(Version comparison data)
* * * * *

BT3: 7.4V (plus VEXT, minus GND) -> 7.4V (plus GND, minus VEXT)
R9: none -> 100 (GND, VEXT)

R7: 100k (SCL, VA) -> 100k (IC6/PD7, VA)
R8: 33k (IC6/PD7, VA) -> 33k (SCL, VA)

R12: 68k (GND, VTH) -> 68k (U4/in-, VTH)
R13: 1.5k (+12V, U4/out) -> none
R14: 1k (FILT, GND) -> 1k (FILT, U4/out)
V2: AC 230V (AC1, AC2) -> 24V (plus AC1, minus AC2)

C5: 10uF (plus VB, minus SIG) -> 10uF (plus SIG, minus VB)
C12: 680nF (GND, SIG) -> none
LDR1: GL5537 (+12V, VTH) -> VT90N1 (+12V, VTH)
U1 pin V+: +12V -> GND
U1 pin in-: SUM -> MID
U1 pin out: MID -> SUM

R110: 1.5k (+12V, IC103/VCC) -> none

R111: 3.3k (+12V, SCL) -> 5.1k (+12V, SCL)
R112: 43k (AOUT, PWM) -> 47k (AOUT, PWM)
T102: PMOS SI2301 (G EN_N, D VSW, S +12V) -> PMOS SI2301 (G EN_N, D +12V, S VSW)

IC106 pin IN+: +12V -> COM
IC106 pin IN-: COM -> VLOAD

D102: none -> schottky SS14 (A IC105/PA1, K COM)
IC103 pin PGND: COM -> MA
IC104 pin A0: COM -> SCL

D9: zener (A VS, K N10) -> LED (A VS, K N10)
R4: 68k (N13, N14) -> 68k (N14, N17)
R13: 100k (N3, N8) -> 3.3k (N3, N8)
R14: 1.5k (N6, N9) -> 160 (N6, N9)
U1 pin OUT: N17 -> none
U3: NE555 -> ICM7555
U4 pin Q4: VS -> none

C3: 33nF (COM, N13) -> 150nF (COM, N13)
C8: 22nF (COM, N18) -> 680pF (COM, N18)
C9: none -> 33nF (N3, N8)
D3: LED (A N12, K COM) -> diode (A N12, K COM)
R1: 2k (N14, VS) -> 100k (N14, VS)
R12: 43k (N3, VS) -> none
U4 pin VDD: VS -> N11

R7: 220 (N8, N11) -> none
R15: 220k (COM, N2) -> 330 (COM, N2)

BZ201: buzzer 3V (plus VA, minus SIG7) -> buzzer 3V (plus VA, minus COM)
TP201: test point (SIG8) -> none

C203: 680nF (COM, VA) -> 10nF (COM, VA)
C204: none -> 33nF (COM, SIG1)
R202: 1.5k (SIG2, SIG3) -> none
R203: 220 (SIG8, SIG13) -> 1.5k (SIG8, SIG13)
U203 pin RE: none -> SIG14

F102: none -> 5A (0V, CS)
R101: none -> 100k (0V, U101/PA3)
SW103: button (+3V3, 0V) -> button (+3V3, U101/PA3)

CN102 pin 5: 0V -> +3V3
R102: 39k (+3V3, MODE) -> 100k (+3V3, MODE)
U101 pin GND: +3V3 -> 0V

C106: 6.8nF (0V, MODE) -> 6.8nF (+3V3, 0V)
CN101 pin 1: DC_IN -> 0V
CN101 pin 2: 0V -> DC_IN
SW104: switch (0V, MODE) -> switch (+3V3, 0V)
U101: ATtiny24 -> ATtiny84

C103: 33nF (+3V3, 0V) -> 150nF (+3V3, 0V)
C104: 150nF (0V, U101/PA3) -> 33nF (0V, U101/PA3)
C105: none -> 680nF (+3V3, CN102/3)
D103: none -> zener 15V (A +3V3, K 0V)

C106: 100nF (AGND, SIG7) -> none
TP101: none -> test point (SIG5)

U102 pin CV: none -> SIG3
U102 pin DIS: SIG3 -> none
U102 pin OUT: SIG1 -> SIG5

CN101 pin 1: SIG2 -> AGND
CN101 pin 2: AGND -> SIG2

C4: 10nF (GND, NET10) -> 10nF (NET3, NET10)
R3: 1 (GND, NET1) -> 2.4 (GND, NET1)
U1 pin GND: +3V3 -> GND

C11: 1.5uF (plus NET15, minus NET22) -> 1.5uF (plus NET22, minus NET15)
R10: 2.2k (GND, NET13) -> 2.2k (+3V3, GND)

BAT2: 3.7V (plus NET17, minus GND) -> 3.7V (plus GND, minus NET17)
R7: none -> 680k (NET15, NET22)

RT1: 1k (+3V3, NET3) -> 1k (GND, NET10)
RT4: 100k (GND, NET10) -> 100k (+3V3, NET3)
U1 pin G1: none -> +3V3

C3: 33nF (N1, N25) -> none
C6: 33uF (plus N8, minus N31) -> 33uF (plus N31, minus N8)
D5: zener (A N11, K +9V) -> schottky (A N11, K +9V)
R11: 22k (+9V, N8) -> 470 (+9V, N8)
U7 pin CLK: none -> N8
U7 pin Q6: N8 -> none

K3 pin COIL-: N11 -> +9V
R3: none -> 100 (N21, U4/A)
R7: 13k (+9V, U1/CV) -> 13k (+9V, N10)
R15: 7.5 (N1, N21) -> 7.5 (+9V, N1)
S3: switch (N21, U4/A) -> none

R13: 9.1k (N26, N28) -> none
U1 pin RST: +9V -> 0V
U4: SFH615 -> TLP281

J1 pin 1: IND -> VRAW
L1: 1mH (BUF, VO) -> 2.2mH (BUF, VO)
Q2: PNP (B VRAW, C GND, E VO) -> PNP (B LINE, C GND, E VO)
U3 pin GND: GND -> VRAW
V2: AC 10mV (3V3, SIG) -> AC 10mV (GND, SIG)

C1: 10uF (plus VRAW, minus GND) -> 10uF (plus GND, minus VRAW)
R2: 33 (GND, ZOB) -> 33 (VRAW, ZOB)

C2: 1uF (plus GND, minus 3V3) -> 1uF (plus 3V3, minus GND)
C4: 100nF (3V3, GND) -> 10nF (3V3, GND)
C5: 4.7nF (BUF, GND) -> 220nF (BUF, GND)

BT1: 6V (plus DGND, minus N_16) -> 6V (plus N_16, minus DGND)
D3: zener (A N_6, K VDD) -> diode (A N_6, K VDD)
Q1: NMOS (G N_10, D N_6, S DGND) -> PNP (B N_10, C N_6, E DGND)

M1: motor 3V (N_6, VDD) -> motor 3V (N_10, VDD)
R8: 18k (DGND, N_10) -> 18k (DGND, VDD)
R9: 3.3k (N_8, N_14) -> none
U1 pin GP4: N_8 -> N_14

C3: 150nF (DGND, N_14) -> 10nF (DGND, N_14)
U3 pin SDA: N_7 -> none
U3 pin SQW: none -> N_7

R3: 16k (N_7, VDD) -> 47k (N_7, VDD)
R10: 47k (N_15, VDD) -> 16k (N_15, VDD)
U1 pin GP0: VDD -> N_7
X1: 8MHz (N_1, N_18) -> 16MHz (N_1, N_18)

* * * * *

**Required action**
From the data above, output exactly the lines between the one containing "BZ201: buzzer 3V" and the one containing "BAT2: 3.7V (plus", counting both of them.

**Expected answer**
BZ201: buzzer 3V (plus VA, minus SIG7) -> buzzer 3V (plus VA, minus COM)
TP201: test point (SIG8) -> none

C203: 680nF (COM, VA) -> 10nF (COM, VA)
C204: none -> 33nF (COM, SIG1)
R202: 1.5k (SIG2, SIG3) -> none
R203: 220 (SIG8, SIG13) -> 1.5k (SIG8, SIG13)
U203 pin RE: none -> SIG14

F102: none -> 5A (0V, CS)
R101: none -> 100k (0V, U101/PA3)
SW103: button (+3V3, 0V) -> button (+3V3, U101/PA3)

CN102 pin 5: 0V -> +3V3
R102: 39k (+3V3, MODE) -> 100k (+3V3, MODE)
U101 pin GND: +3V3 -> 0V

C106: 6.8nF (0V, MODE) -> 6.8nF (+3V3, 0V)
CN101 pin 1: DC_IN -> 0V
CN101 pin 2: 0V -> DC_IN
SW104: switch (0V, MODE) -> switch (+3V3, 0V)
U101: ATtiny24 -> ATtiny84

C103: 33nF (+3V3, 0V) -> 150nF (+3V3, 0V)
C104: 150nF (0V, U101/PA3) -> 33nF (0V, U101/PA3)
C105: none -> 680nF (+3V3, CN102/3)
D103: none -> zener 15V (A +3V3, K 0V)

C106: 100nF (AGND, SIG7) -> none
TP101: none -> test point (SIG5)

U102 pin CV: none -> SIG3
U102 pin DIS: SIG3 -> none
U102 pin OUT: SIG1 -> SIG5

CN101 pin 1: SIG2 -> AGND
CN101 pin 2: AGND -> SIG2

C4: 10nF (GND, NET10) -> 10nF (NET3, NET10)
R3: 1 (GND, NET1) -> 2.4 (GND, NET1)
U1 pin GND: +3V3 -> GND

C11: 1.5uF (plus NET15, minus NET22) -> 1.5uF (plus NET22, minus NET15)
R10: 2.2k (GND, NET13) -> 2.2k (+3V3, GND)

BAT2: 3.7V (plus NET17, minus GND) -> 3.7V (plus GND, minus NET17)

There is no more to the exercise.